> **To do**: Taking the line with "gray semicircle: (11, 80) -> (20, 116), moved" as the first and the line with "brown triangle: (99, 162)" as the last, set down the lines below exactly, pictures excluded.

> **The input**:
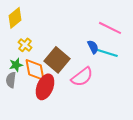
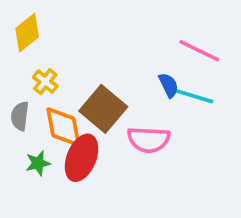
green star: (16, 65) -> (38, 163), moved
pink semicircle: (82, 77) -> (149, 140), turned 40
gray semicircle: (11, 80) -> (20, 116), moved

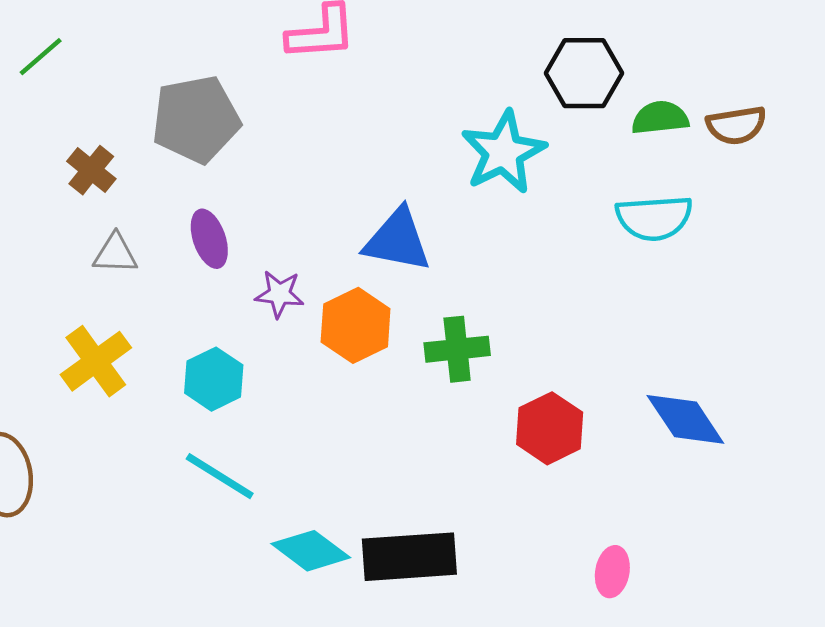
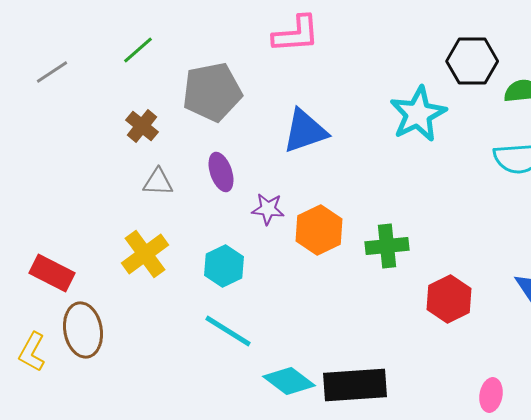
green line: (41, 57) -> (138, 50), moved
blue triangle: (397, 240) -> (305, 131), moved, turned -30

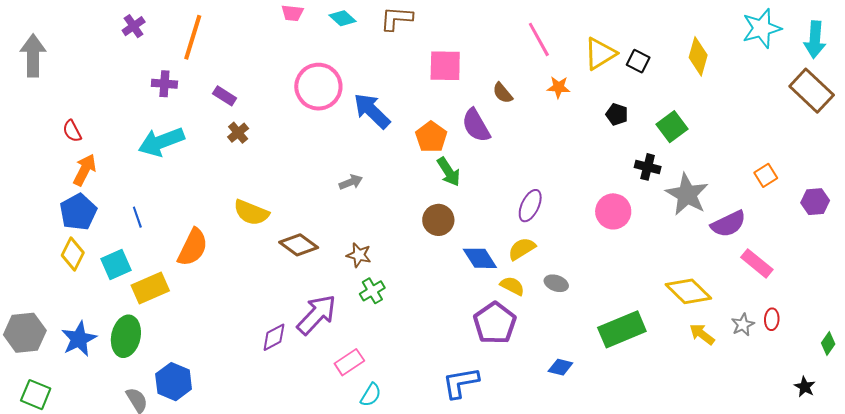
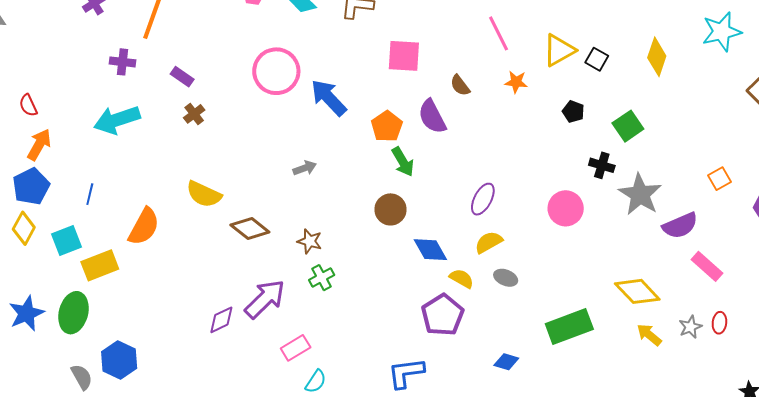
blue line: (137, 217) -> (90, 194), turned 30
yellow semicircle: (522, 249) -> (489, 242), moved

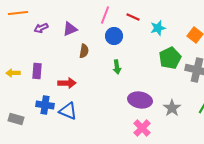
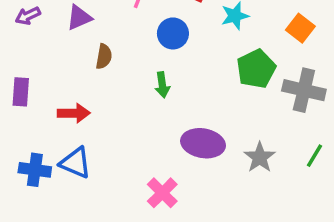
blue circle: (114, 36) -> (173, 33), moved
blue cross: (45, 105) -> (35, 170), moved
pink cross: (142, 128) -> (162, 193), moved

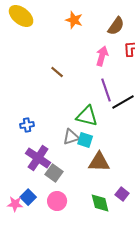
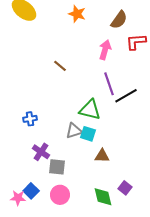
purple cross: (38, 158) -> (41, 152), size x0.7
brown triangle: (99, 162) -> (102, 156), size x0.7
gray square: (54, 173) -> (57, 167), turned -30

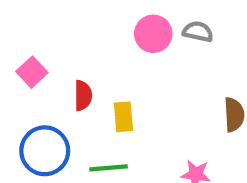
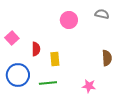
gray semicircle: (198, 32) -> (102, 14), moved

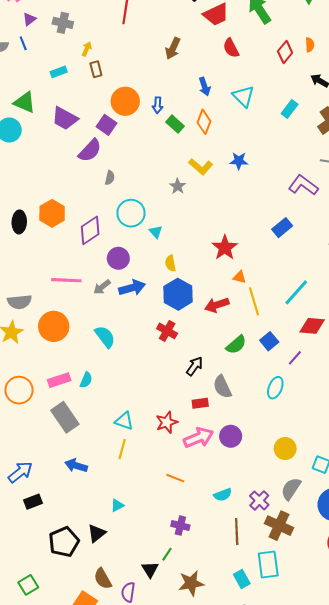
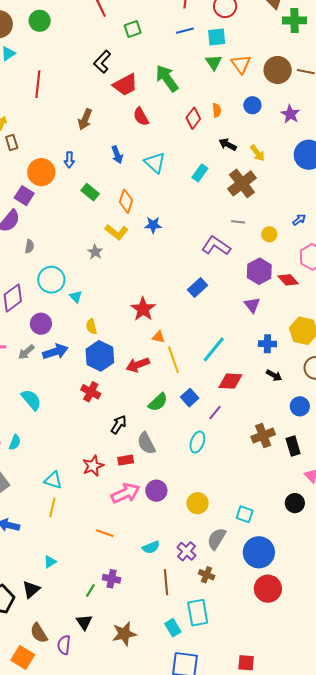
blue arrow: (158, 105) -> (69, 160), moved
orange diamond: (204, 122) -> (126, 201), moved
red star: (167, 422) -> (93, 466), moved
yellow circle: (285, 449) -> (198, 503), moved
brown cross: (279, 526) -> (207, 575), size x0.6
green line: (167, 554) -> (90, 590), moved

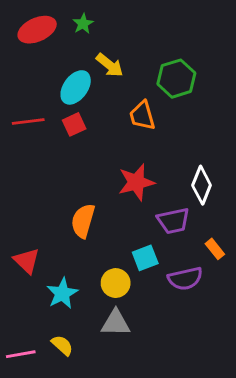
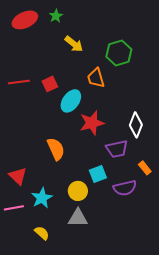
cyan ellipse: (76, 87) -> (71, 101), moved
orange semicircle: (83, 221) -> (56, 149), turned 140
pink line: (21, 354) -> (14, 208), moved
==
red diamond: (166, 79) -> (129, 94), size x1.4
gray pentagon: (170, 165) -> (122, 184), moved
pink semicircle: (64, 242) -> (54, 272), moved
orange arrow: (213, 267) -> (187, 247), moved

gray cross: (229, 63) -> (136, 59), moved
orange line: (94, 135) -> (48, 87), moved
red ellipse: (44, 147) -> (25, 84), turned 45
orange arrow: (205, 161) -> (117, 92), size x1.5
...
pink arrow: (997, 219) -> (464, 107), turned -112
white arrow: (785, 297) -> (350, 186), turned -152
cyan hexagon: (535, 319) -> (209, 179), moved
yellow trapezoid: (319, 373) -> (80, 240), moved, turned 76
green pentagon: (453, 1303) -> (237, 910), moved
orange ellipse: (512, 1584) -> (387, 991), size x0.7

> **Output of the task**:
gray semicircle: (11, 80) -> (20, 116), moved

green line: (41, 57) -> (138, 50), moved
blue triangle: (397, 240) -> (305, 131), moved, turned -30

blue line: (137, 217) -> (90, 194), turned 30
yellow semicircle: (522, 249) -> (489, 242), moved

blue circle: (114, 36) -> (173, 33), moved
blue cross: (45, 105) -> (35, 170), moved
pink cross: (142, 128) -> (162, 193), moved

purple cross: (38, 158) -> (41, 152), size x0.7
brown triangle: (99, 162) -> (102, 156), size x0.7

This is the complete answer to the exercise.